What you need to do:
Exclude the images and transcribe the entries below precisely.

(Object state comparisons)
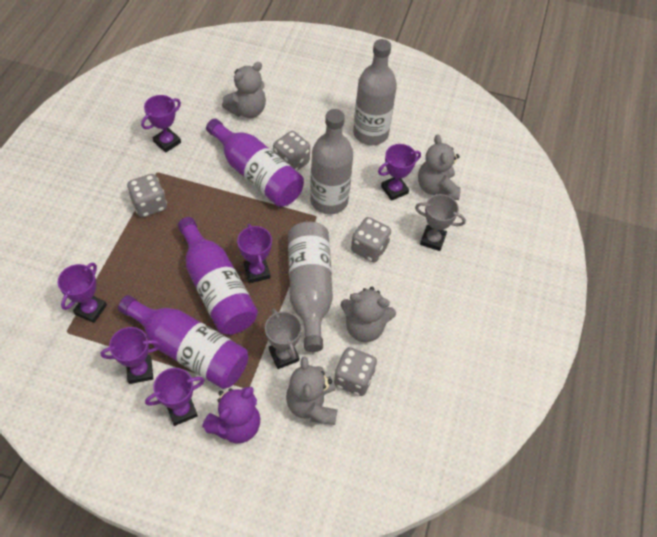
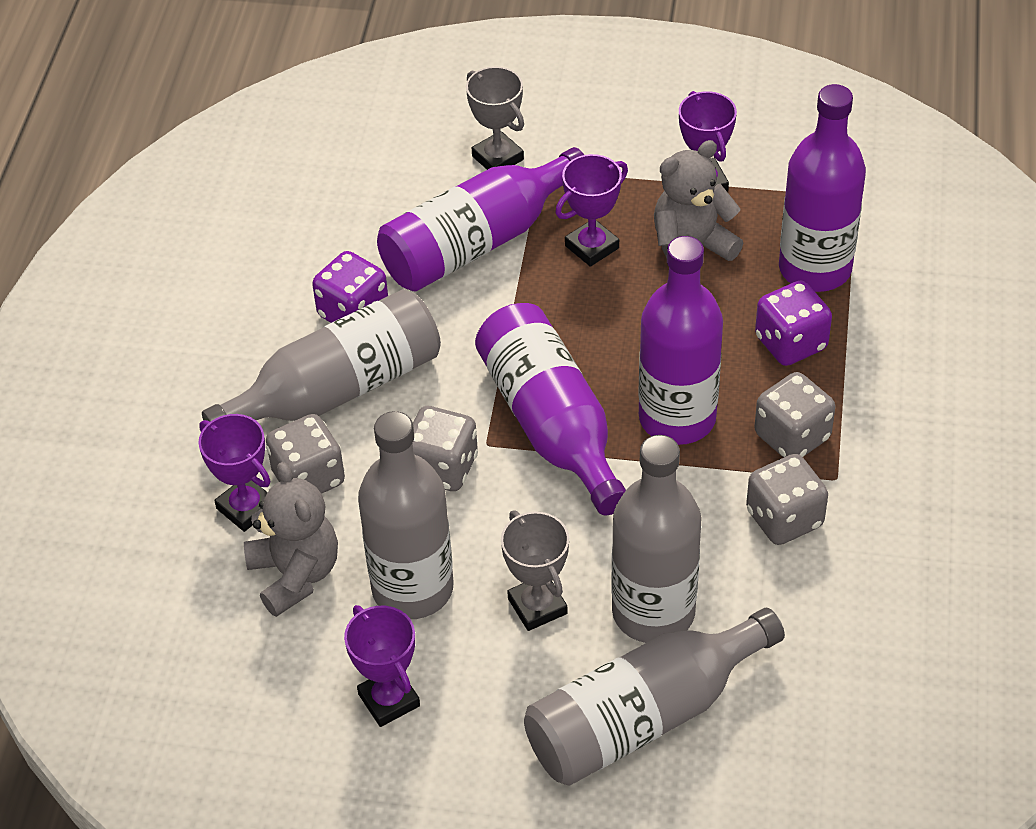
grey bottle: 3 -> 4
grey teddy bear: 4 -> 2
purple bottle: 3 -> 4
purple dice: 0 -> 2
purple teddy bear: 1 -> 0
purple trophy: 6 -> 4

Task output:
grey bottle: 3 -> 4
grey teddy bear: 4 -> 2
purple bottle: 3 -> 4
purple dice: 0 -> 2
purple teddy bear: 1 -> 0
purple trophy: 6 -> 4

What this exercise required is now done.